## WORK INSTRUCTION
Reproduce the entries shown below only from the line with "RELAY pin IN2: D1 -> D3" down to the line with "SCALE3 pin SCK: D10 -> D0", keeping both end lines and copying each one exactly.

## EXCERPTED DATA
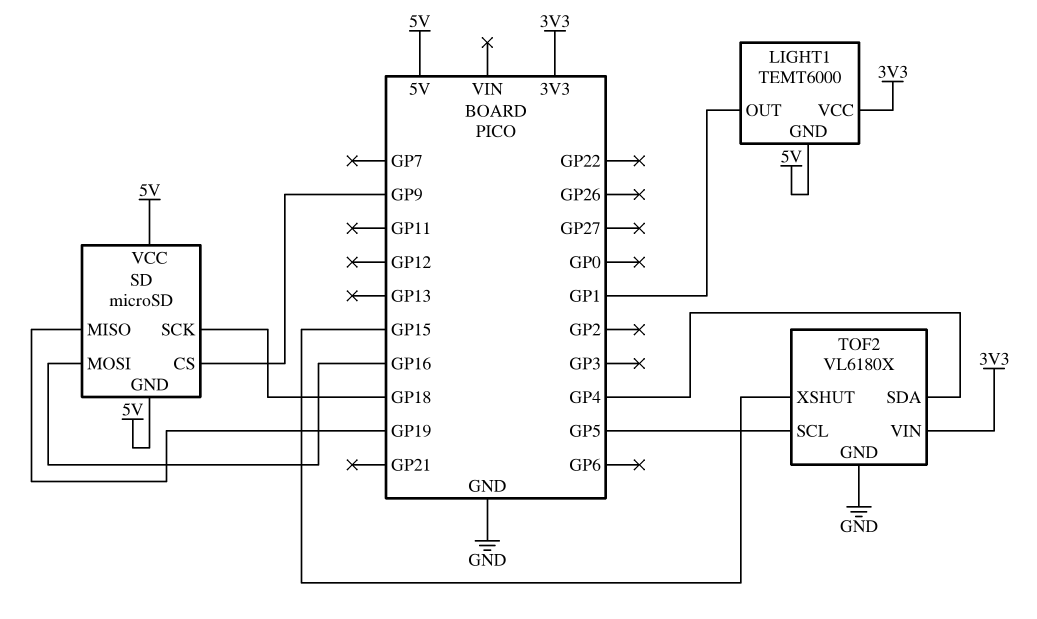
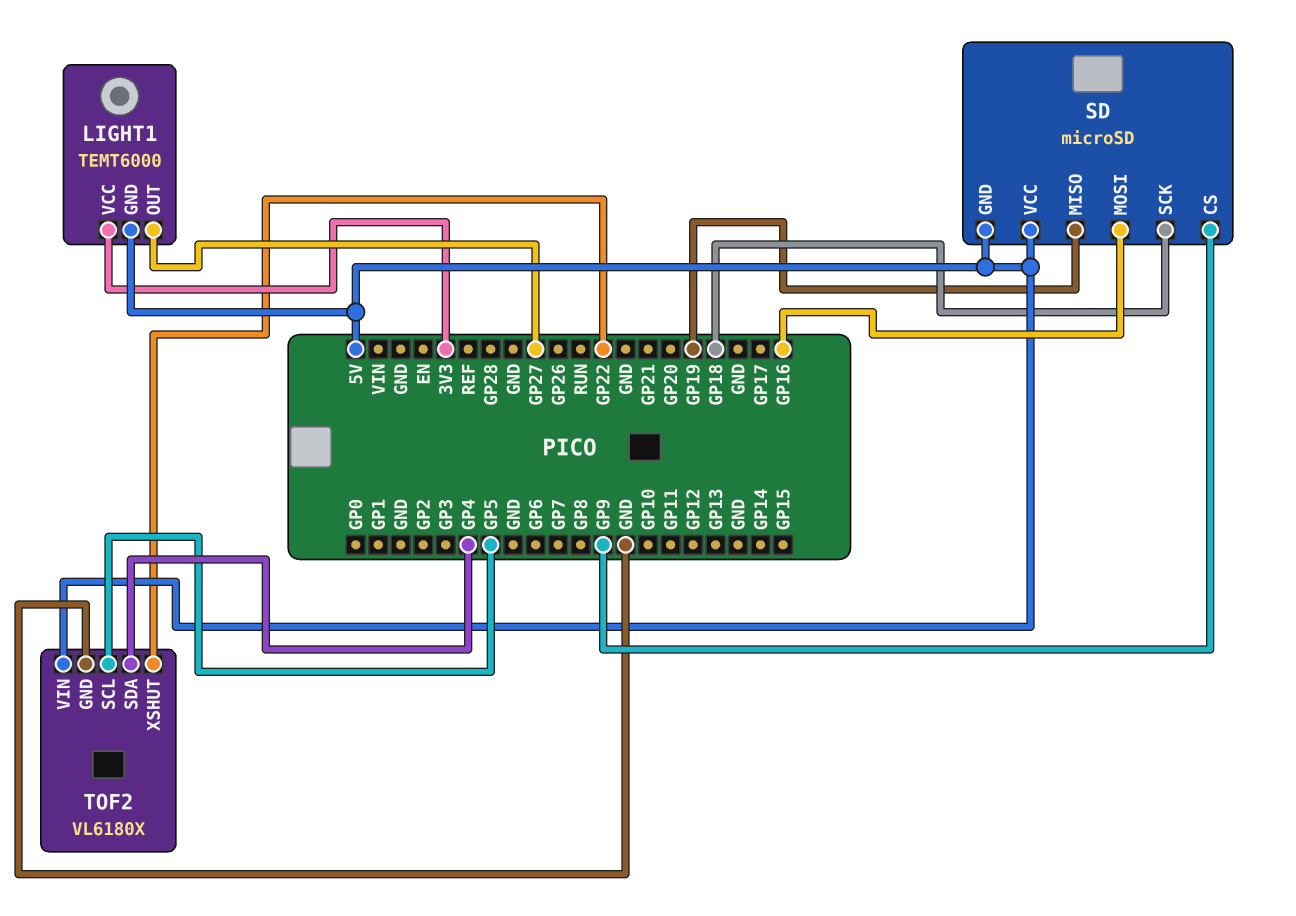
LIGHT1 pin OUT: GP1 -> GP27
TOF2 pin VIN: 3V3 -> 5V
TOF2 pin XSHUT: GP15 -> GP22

---

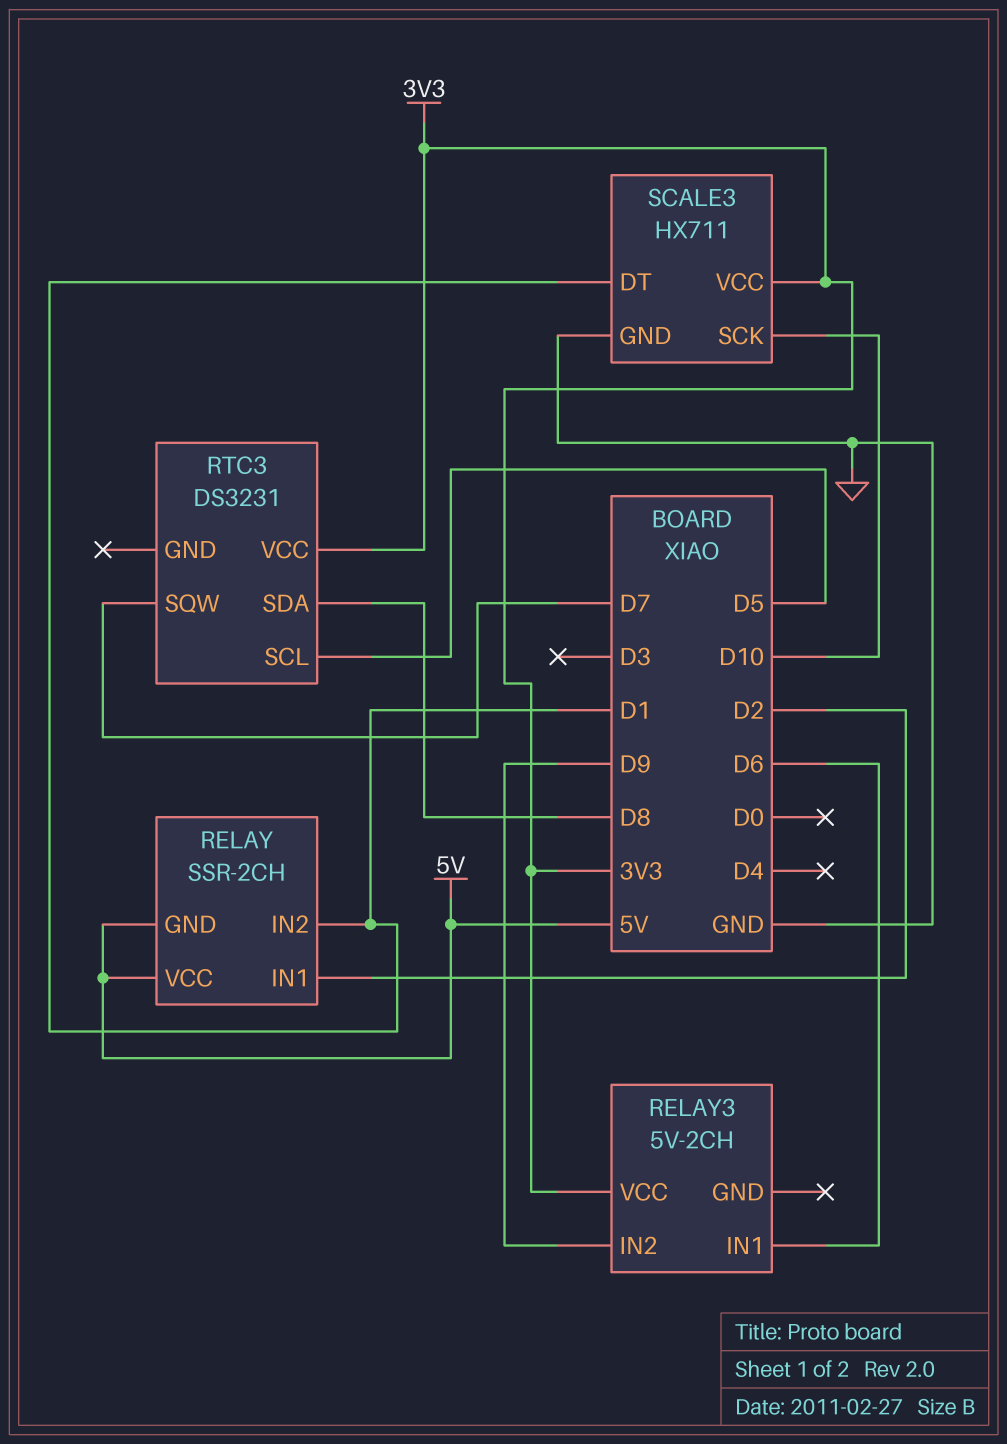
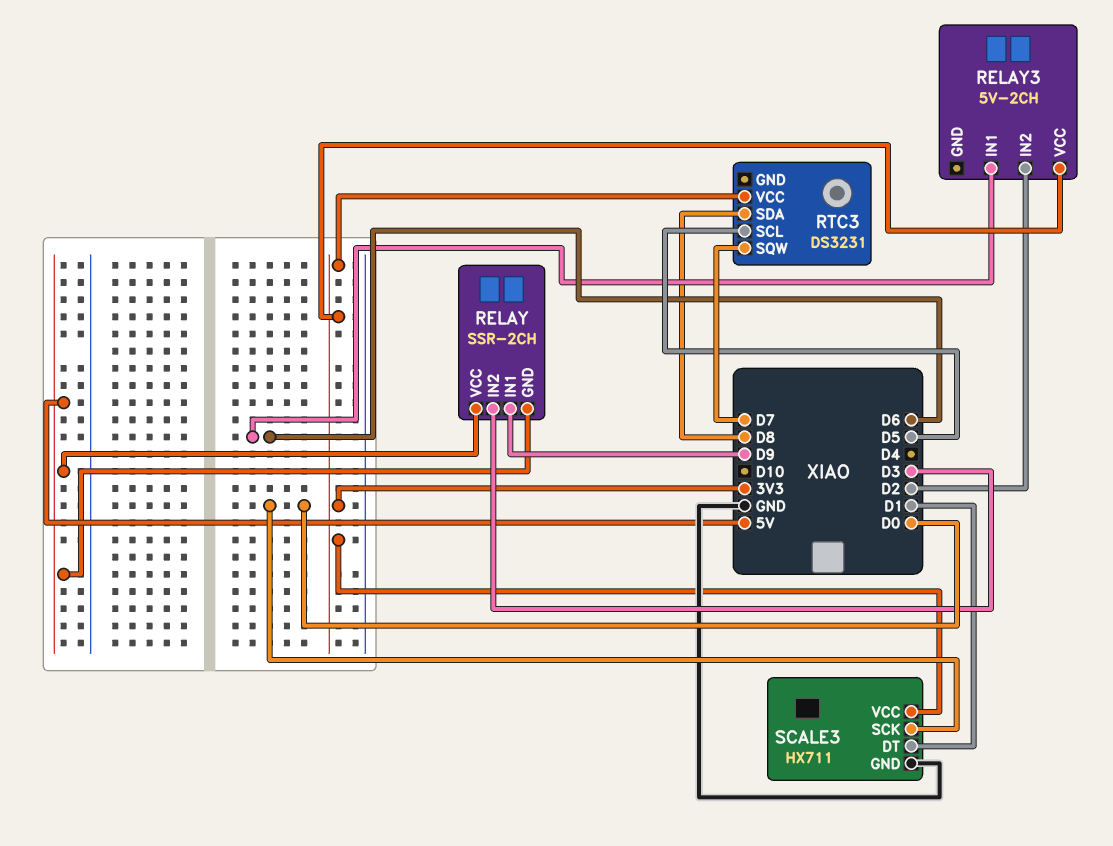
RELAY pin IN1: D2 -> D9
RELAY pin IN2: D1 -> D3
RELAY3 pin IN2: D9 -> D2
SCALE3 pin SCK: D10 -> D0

## SOLVED PROBLEM
RELAY pin IN2: D1 -> D3
RELAY3 pin IN2: D9 -> D2
SCALE3 pin SCK: D10 -> D0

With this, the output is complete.